======== DATA IN THIS EXERCISE

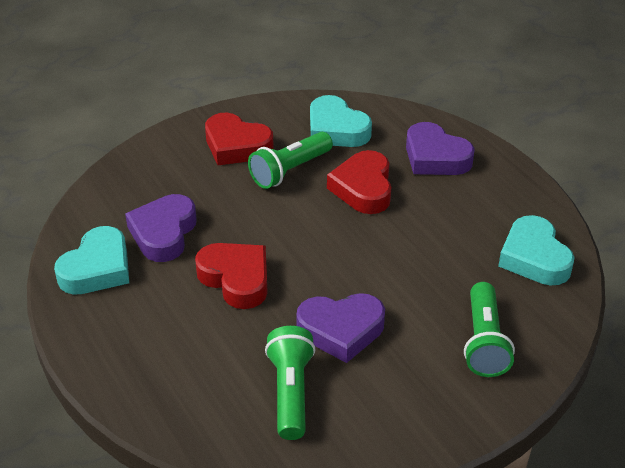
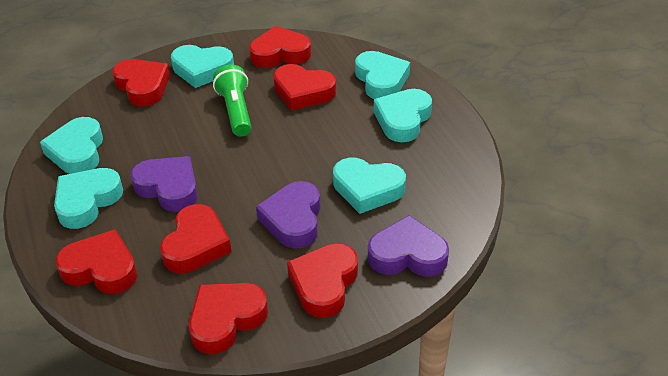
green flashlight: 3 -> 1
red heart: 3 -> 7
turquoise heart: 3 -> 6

================
======== DATA IN THIS EXERCISE

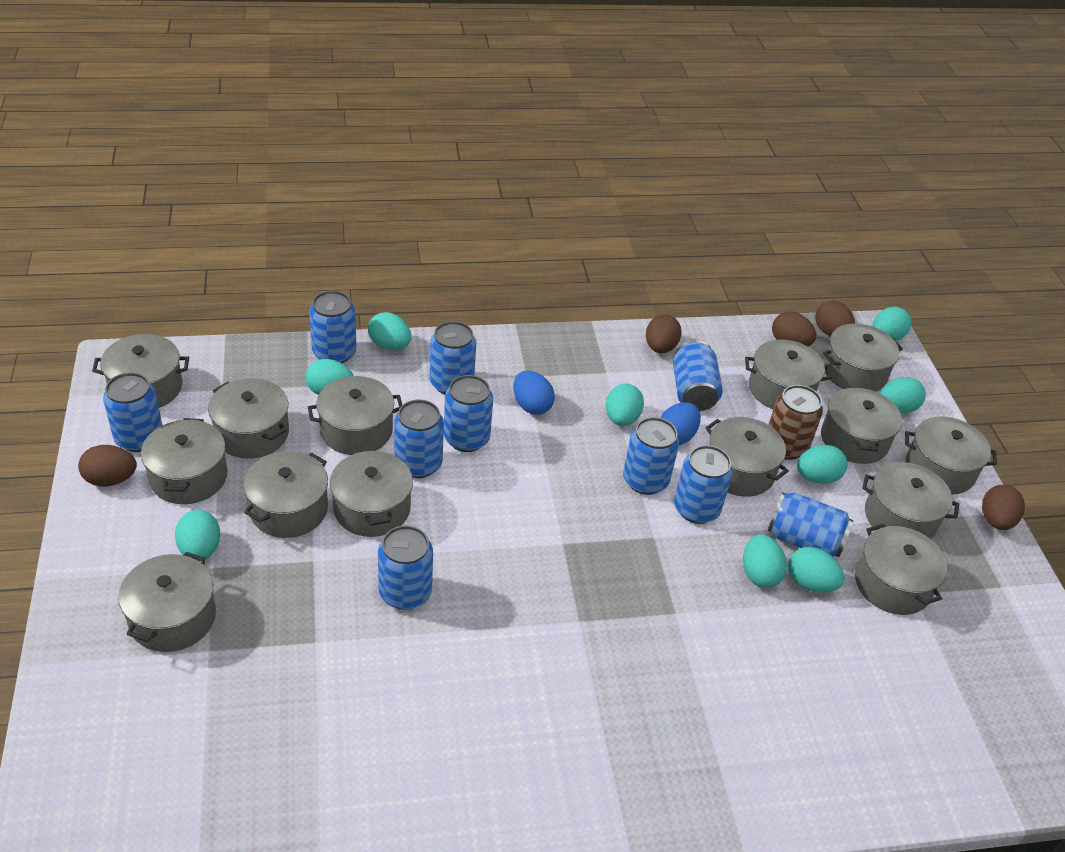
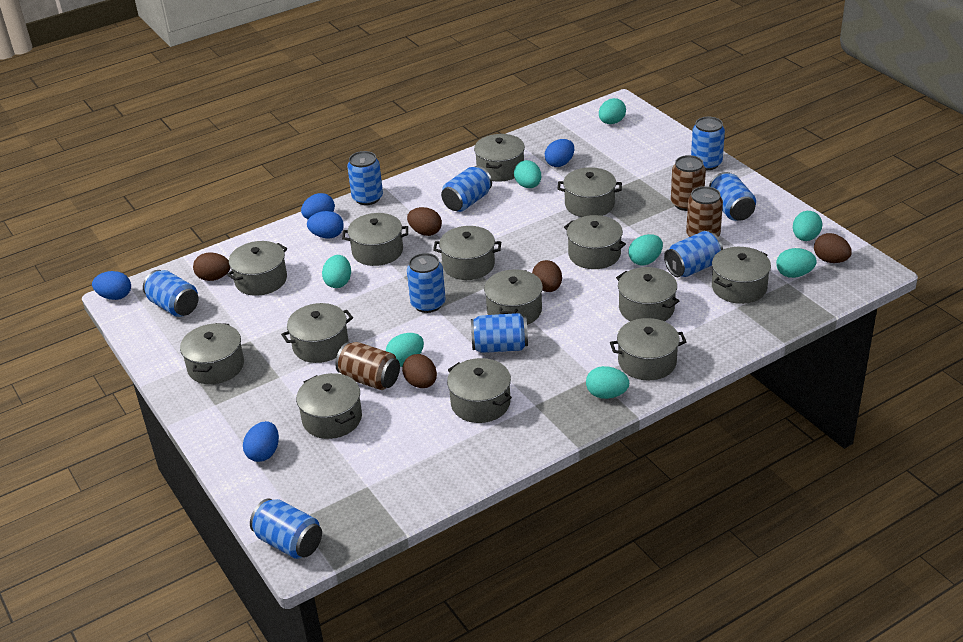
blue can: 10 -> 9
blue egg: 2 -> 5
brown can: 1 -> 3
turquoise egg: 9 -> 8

================

EXERCISE BRIEF — What is needed is a verbatim copy of every line in the records above from the one containing "green flashlight: 3 -> 1" down to the one containing "turquoise heart: 3 -> 6", both included, and nothing more.

EXPECTED ANSWER —
green flashlight: 3 -> 1
red heart: 3 -> 7
turquoise heart: 3 -> 6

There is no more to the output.